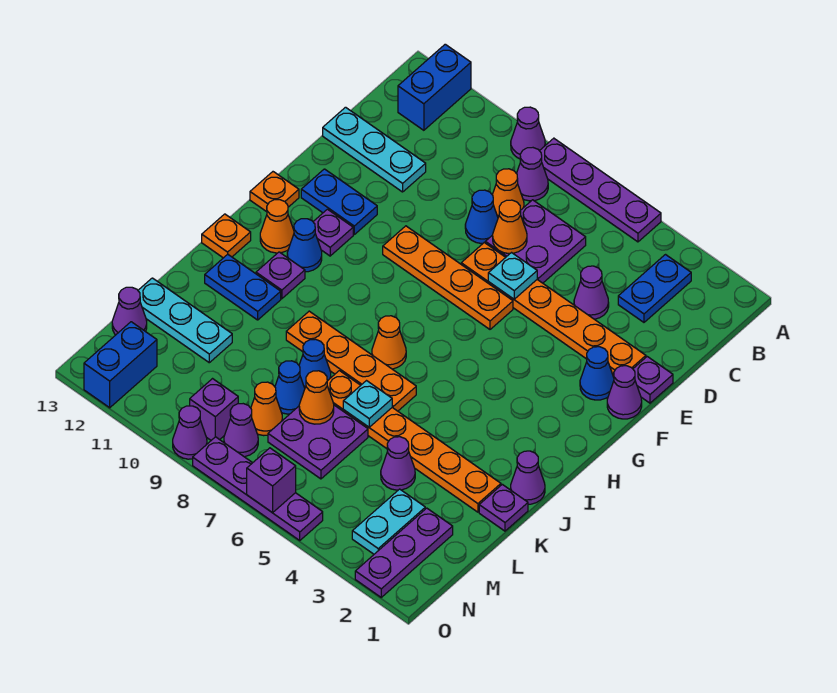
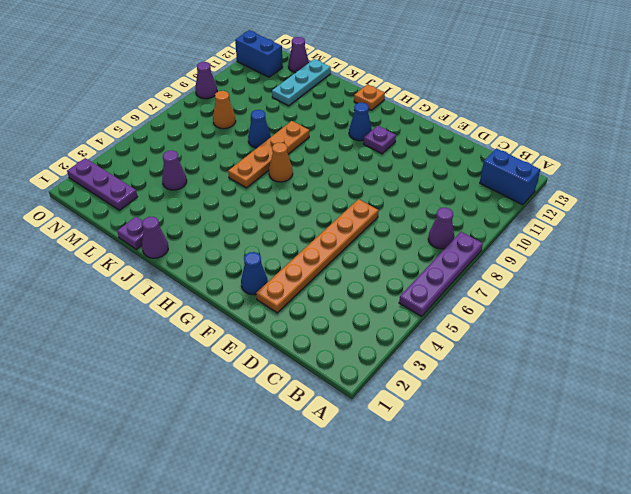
none -> purple cone A9 level 1
none -> blue plate B3:C3 level 1
none -> purple plate C6:D7 level 1
none -> orange cone C8 level 1

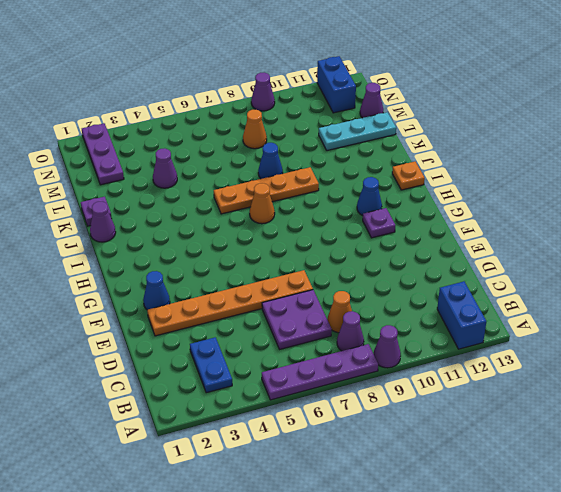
none -> purple cone D4 level 1
none -> blue cone D8 level 1
none -> cyan plate D11:D13 level 1
none -> purple plate E1 level 1

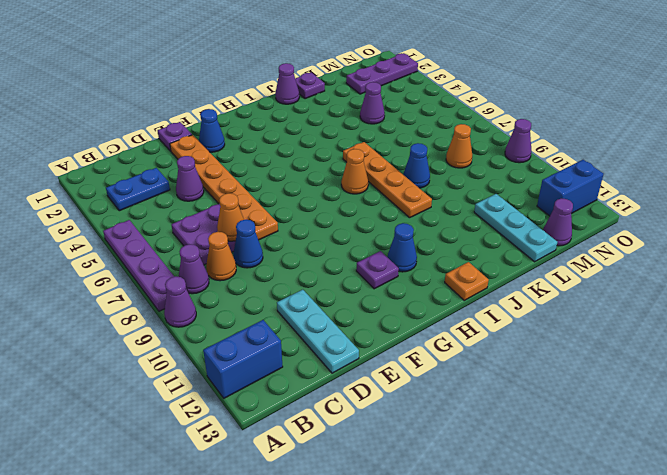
none -> purple cone F1 level 1
none -> orange plate F6:F9 level 1
none -> blue plate F11:F12 level 1
none -> orange plate G13 level 1

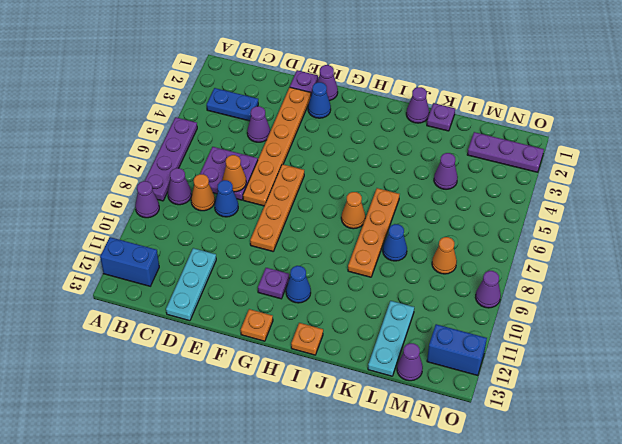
none -> blue plate F11:F12 level 1
none -> orange cone H12 level 1
none -> purple plate I11 level 1
none -> blue plate J11:J12 level 1

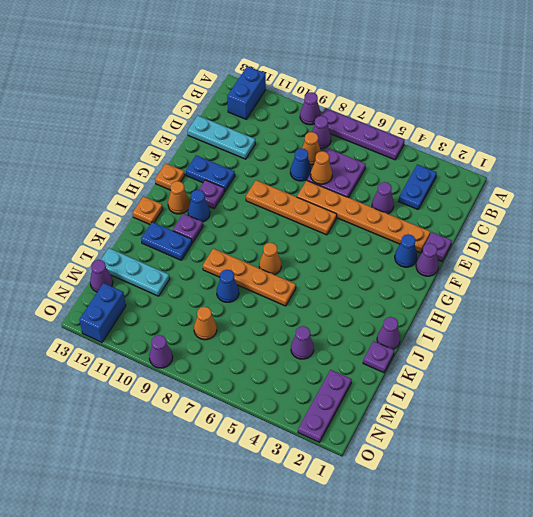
none -> orange plate K2:K7 level 1
none -> purple plate L6:M7 level 1
none -> blue cone L8 level 1
none -> cyan plate M3:N3 level 1

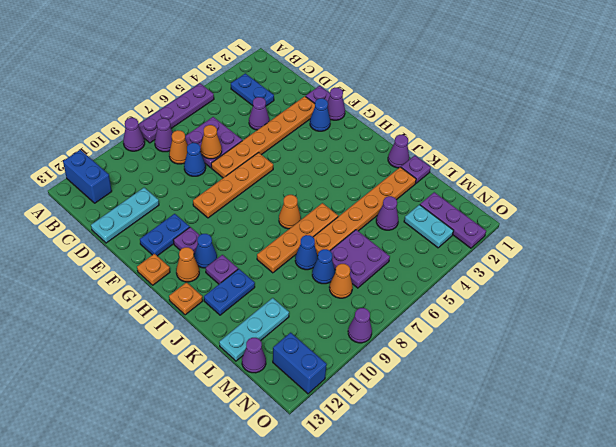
none -> purple cone N8 level 1
none -> purple brick N9 level 1
none -> purple plate O5:O8 level 1
none -> cyan plate E6 level 2

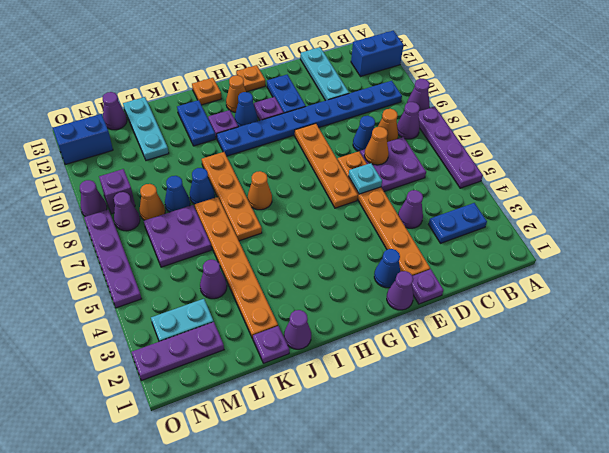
blue plate B10:I10 level 1 -> none
none -> cyan plate K6 level 2
none -> orange cone L7 level 2
none -> purple brick O6 level 2

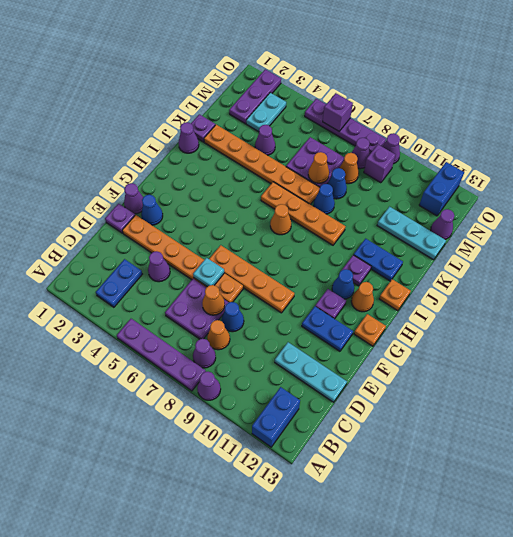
none -> cyan plate K6 level 2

● **Your task**
Print the full listing above again with exact wording and no images.

● **Solution to this problem**
none -> purple cone A9 level 1
none -> blue plate B3:C3 level 1
none -> purple plate C6:D7 level 1
none -> orange cone C8 level 1

none -> purple cone D4 level 1
none -> blue cone D8 level 1
none -> cyan plate D11:D13 level 1
none -> purple plate E1 level 1

none -> purple cone F1 level 1
none -> orange plate F6:F9 level 1
none -> blue plate F11:F12 level 1
none -> orange plate G13 level 1

none -> blue plate F11:F12 level 1
none -> orange cone H12 level 1
none -> purple plate I11 level 1
none -> blue plate J11:J12 level 1

none -> orange plate K2:K7 level 1
none -> purple plate L6:M7 level 1
none -> blue cone L8 level 1
none -> cyan plate M3:N3 level 1

none -> purple cone N8 level 1
none -> purple brick N9 level 1
none -> purple plate O5:O8 level 1
none -> cyan plate E6 level 2

blue plate B10:I10 level 1 -> none
none -> cyan plate K6 level 2
none -> orange cone L7 level 2
none -> purple brick O6 level 2

none -> cyan plate K6 level 2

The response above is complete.